◆ PROMPT: Drop every picture, then transcribe the remaining data exactly.

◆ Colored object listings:
========================

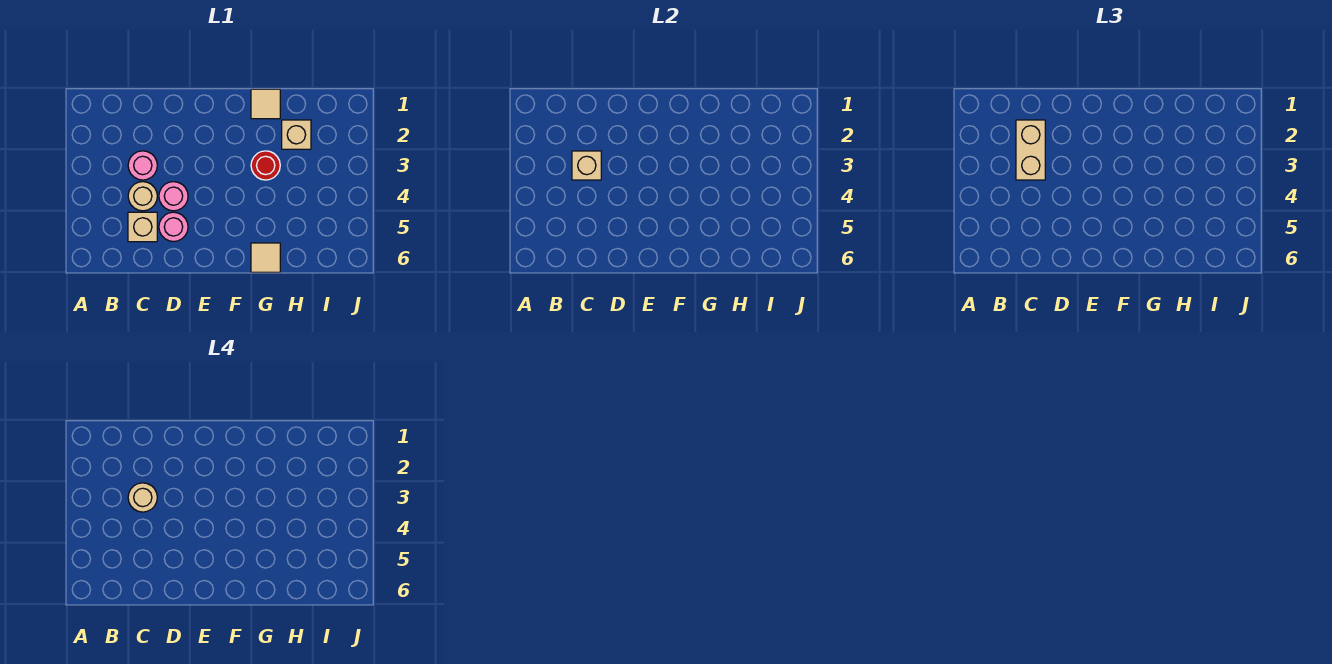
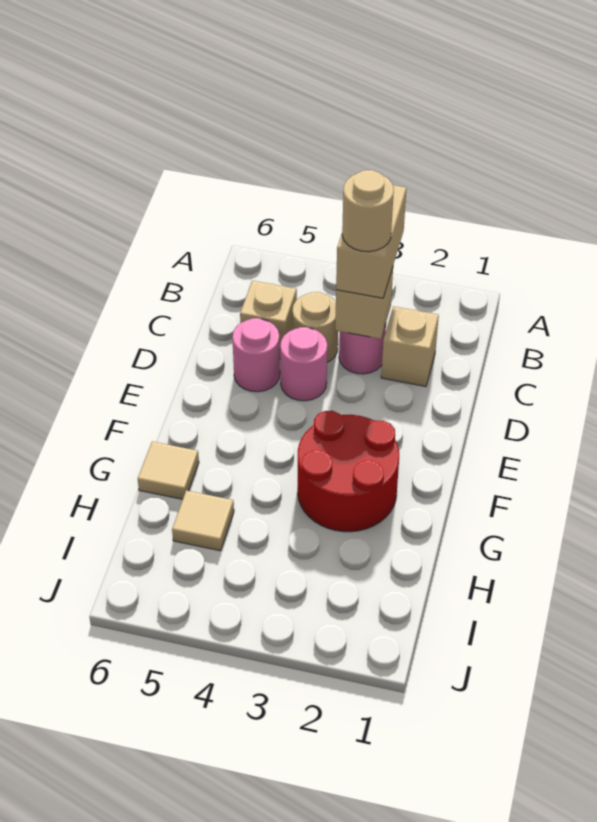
tan brick C2:C3 level 3 -> tan brick B3:C3 level 3
tan tile G1 level 1 -> tan tile H5 level 1
red round brick G3 level 1 -> red round brick F2:G3 level 1
tan brick H2 level 1 -> tan brick C2 level 1

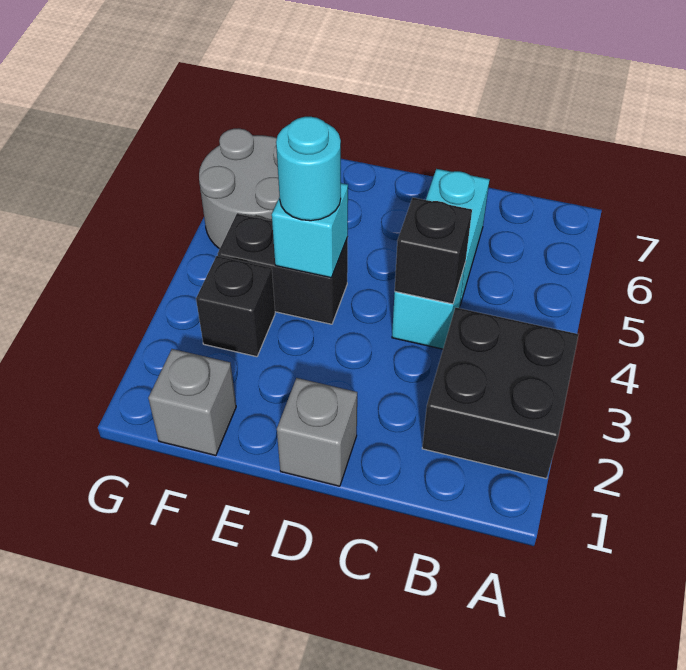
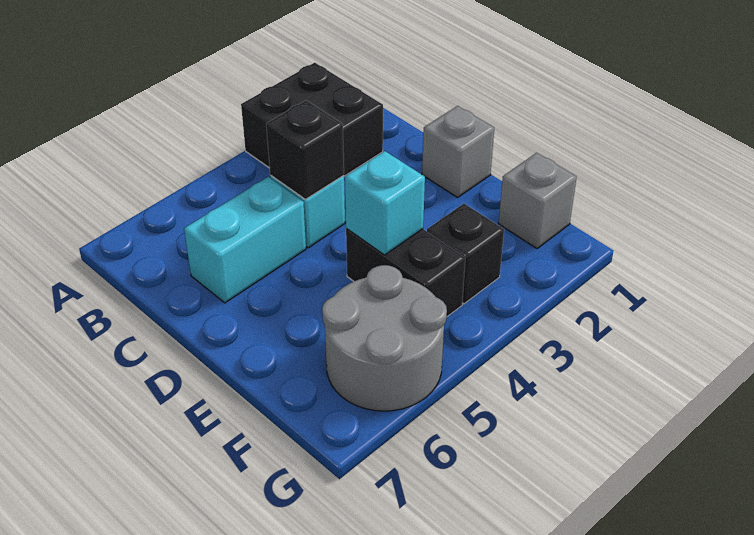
cyan round brick E4 level 3 -> none

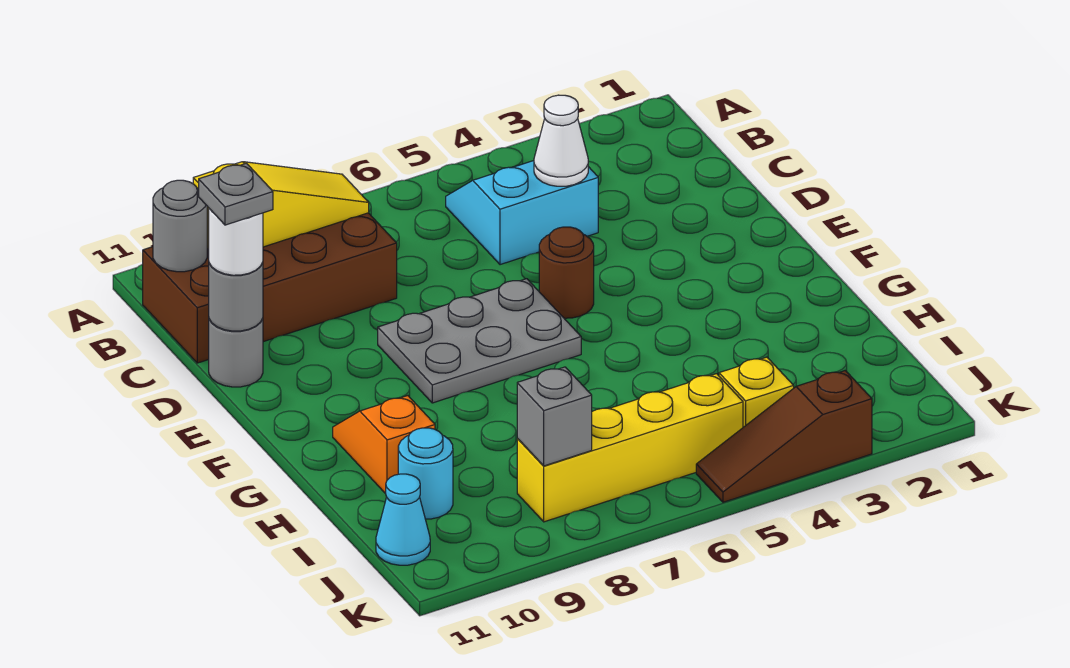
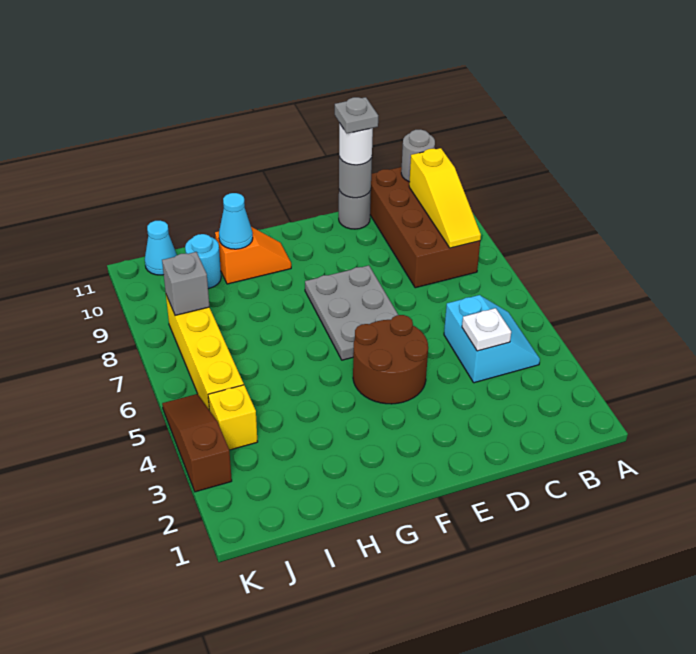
white cone C4 level 2 -> white plate C4 level 2
brown round brick E5 level 1 -> brown round brick E4:F5 level 1
none -> cyan cone H10 level 2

========================

◆ SOLUTION TO THIS EXERCISE:
tan brick C2:C3 level 3 -> tan brick B3:C3 level 3
tan tile G1 level 1 -> tan tile H5 level 1
red round brick G3 level 1 -> red round brick F2:G3 level 1
tan brick H2 level 1 -> tan brick C2 level 1

cyan round brick E4 level 3 -> none

white cone C4 level 2 -> white plate C4 level 2
brown round brick E5 level 1 -> brown round brick E4:F5 level 1
none -> cyan cone H10 level 2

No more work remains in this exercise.